▶ _PROBLEM DETAILS_
Leave the images aside and copy out the whole listing, exact to the word.

▶ _COLLECTED DATA_
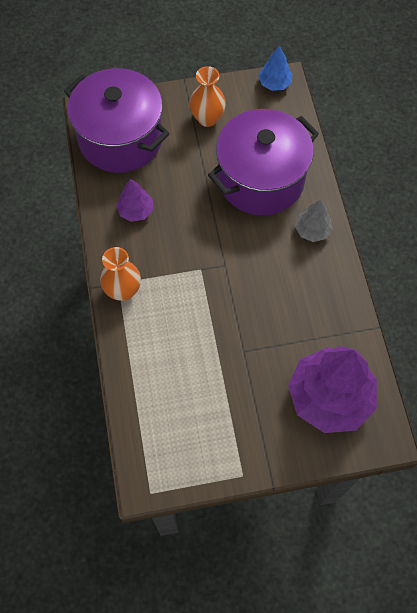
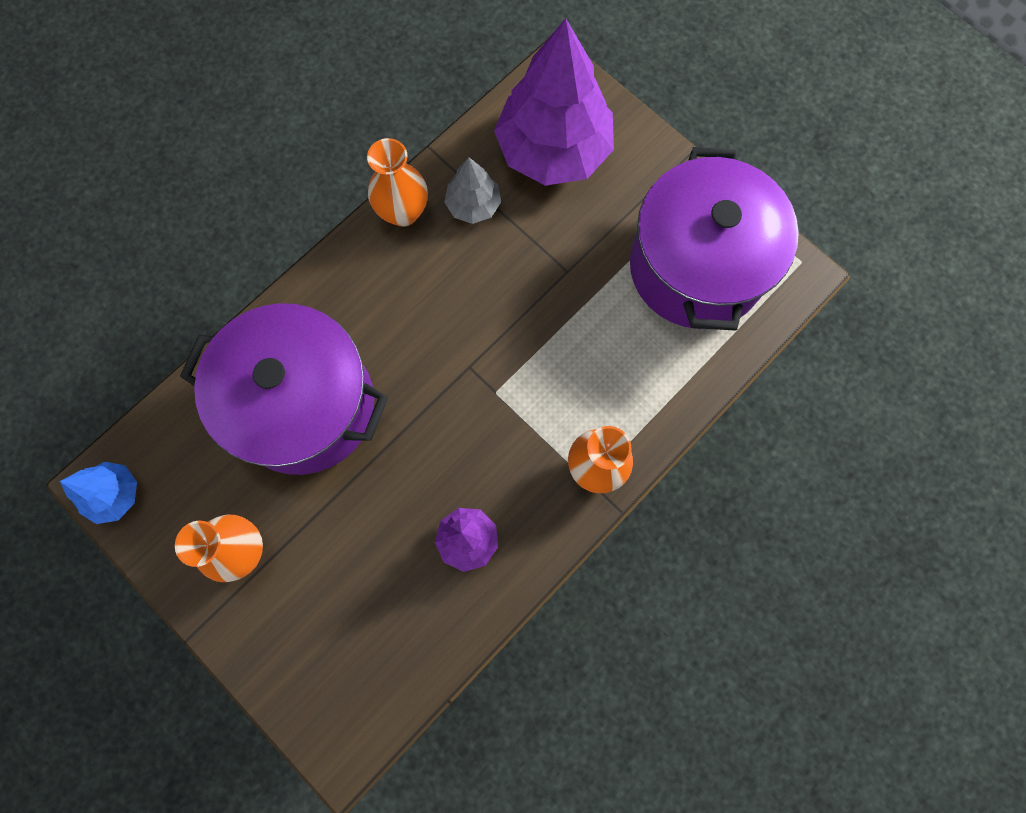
camera: 125 degrees left, 10 degrees up
(120, 139) = (362, 655): purple pot -> purple pot (696, 267)
(312, 230) = (343, 293): grey tree -> grey tree (473, 205)
(343, 288) = (403, 212): none -> orange vase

▶ _ANSWER_
camera: 125 degrees left, 10 degrees up
(120, 139) = (362, 655): purple pot -> purple pot (696, 267)
(312, 230) = (343, 293): grey tree -> grey tree (473, 205)
(343, 288) = (403, 212): none -> orange vase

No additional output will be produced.